Write out the stretch of lines below that begins at the line with "(655, 429) = (342, 495): purple" and ends at the line with "(846, 465) = (431, 587): pink", including both, exactly as given and nothing more.

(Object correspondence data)
⟨

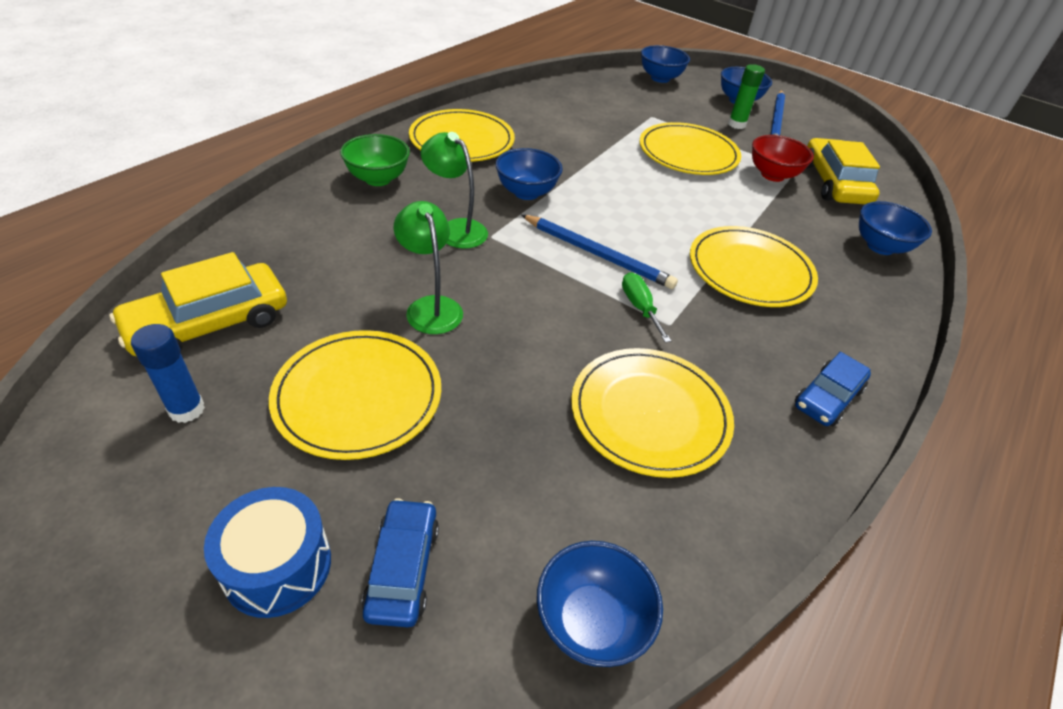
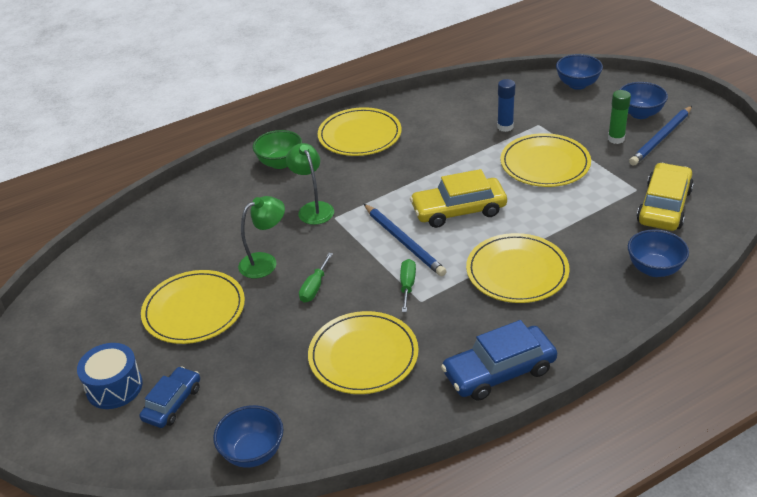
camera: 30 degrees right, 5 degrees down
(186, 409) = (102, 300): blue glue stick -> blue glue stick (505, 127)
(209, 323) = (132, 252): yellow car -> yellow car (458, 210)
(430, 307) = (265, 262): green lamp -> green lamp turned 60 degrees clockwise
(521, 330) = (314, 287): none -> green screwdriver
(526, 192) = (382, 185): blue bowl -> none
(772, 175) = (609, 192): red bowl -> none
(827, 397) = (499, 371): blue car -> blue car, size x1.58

⟩
⟨

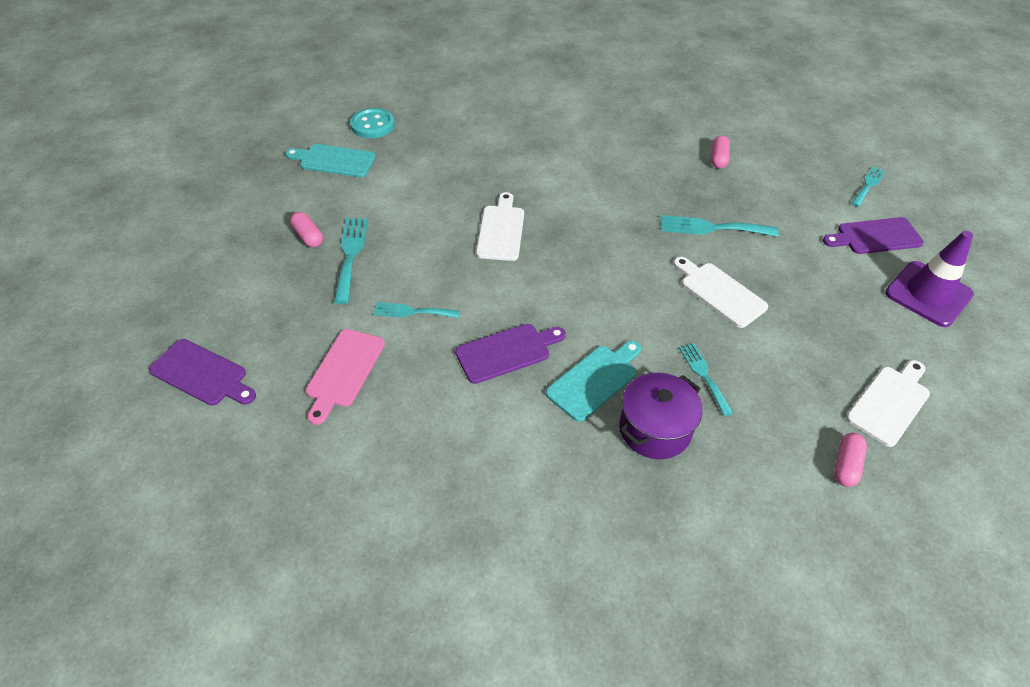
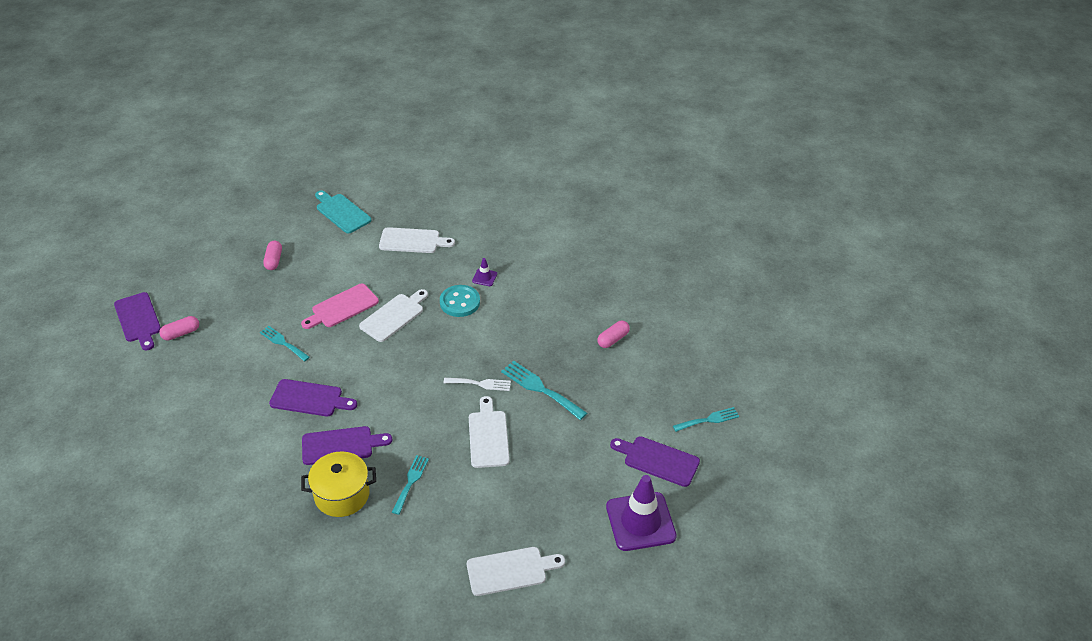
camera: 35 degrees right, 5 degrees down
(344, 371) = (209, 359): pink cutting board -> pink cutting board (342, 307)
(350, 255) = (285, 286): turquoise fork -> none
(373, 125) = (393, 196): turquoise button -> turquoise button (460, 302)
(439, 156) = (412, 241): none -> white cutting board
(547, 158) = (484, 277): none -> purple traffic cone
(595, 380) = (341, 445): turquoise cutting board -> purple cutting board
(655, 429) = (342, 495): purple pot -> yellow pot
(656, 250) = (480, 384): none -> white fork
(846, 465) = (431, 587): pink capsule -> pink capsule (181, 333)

⟩

### RESULT
(655, 429) = (342, 495): purple pot -> yellow pot
(656, 250) = (480, 384): none -> white fork
(846, 465) = (431, 587): pink capsule -> pink capsule (181, 333)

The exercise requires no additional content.